**Source information**
────────────────────

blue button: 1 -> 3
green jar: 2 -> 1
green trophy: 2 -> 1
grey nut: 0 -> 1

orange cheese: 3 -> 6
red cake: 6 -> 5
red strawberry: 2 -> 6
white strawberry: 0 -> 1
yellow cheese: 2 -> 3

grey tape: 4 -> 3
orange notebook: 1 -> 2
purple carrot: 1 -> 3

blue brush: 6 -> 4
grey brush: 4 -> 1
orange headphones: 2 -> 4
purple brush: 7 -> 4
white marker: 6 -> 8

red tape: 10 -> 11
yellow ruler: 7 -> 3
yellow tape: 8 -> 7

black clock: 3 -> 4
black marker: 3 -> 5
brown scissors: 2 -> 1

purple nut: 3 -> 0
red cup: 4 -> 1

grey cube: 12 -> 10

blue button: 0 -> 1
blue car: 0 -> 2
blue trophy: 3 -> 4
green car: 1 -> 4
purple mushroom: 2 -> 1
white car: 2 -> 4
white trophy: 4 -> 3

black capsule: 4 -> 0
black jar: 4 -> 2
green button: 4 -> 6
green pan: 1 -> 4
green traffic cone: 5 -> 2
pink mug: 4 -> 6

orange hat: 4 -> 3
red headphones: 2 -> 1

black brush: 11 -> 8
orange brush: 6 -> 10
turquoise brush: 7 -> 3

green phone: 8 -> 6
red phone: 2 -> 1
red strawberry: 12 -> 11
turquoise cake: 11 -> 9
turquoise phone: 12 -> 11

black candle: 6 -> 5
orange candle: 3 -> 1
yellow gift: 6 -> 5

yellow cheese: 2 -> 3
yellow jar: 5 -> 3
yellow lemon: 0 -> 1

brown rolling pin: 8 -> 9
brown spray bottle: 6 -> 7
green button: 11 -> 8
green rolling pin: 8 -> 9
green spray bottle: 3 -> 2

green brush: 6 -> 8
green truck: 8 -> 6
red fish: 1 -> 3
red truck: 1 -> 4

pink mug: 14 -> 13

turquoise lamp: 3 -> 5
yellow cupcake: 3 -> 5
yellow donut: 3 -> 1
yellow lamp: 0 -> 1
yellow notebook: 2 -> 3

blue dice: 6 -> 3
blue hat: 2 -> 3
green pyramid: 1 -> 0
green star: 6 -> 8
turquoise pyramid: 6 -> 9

────────────────────

**The problem**
Filter by the word "rolling": copy every line of the data that holds it.

**Written answer**
brown rolling pin: 8 -> 9
green rolling pin: 8 -> 9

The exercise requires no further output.